_Data provided:_
== Segment start ==
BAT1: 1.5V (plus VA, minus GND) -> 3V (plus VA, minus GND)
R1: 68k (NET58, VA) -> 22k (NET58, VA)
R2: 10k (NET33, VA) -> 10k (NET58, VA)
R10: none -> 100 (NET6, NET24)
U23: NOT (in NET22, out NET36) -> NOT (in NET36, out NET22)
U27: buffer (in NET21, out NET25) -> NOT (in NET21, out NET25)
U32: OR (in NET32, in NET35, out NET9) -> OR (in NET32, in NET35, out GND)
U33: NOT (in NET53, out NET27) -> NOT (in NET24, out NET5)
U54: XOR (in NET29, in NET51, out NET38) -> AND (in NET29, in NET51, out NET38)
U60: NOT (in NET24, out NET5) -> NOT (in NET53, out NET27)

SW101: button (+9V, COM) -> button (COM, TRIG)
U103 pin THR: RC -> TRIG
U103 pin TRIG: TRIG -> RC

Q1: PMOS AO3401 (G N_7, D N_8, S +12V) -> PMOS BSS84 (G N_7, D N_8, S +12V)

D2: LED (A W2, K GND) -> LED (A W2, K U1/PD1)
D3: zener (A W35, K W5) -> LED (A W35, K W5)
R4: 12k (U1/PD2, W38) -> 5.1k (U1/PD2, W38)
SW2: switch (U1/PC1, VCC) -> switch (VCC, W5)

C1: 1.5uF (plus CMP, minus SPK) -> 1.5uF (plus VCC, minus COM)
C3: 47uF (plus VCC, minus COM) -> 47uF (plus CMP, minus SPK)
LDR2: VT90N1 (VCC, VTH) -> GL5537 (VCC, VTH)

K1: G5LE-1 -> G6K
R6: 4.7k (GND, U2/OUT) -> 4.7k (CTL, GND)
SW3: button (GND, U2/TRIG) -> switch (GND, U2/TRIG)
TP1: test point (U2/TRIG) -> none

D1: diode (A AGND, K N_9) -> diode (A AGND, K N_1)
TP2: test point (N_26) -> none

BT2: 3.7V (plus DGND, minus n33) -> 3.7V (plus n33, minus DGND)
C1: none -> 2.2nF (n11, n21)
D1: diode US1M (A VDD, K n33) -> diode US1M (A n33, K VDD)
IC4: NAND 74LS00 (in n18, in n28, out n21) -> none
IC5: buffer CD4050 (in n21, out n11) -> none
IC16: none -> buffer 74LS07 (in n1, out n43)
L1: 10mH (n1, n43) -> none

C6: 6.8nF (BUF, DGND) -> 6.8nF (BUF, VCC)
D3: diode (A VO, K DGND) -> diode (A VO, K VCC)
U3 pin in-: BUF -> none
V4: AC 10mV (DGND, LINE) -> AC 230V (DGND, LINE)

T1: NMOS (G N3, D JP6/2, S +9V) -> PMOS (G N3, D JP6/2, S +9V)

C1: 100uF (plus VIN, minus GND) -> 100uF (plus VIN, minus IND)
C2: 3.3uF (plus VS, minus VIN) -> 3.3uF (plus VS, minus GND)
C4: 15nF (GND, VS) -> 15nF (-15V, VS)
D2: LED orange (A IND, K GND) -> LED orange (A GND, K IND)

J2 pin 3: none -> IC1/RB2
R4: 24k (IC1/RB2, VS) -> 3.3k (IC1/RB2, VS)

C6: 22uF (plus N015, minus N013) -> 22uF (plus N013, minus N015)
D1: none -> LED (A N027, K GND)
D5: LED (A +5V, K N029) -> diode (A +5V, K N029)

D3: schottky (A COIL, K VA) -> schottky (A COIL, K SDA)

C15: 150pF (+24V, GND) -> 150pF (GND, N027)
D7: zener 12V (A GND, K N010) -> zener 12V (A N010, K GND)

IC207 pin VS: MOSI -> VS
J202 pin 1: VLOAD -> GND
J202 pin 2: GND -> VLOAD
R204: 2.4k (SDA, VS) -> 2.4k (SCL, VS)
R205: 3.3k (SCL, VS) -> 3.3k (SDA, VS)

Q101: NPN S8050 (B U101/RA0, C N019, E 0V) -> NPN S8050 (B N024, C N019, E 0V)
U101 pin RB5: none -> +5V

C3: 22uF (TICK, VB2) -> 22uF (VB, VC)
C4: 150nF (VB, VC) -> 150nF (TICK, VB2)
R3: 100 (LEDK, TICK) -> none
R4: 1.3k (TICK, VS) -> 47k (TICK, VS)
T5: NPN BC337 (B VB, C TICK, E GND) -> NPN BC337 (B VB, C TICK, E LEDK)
== Segment end ==
_Problem requirements:_ Restate word for word only the lines above from the line containing "D1: diode US1M" to the line containing "D2: LED orange", both of them included.

_Answer section:_
D1: diode US1M (A VDD, K n33) -> diode US1M (A n33, K VDD)
IC4: NAND 74LS00 (in n18, in n28, out n21) -> none
IC5: buffer CD4050 (in n21, out n11) -> none
IC16: none -> buffer 74LS07 (in n1, out n43)
L1: 10mH (n1, n43) -> none

C6: 6.8nF (BUF, DGND) -> 6.8nF (BUF, VCC)
D3: diode (A VO, K DGND) -> diode (A VO, K VCC)
U3 pin in-: BUF -> none
V4: AC 10mV (DGND, LINE) -> AC 230V (DGND, LINE)

T1: NMOS (G N3, D JP6/2, S +9V) -> PMOS (G N3, D JP6/2, S +9V)

C1: 100uF (plus VIN, minus GND) -> 100uF (plus VIN, minus IND)
C2: 3.3uF (plus VS, minus VIN) -> 3.3uF (plus VS, minus GND)
C4: 15nF (GND, VS) -> 15nF (-15V, VS)
D2: LED orange (A IND, K GND) -> LED orange (A GND, K IND)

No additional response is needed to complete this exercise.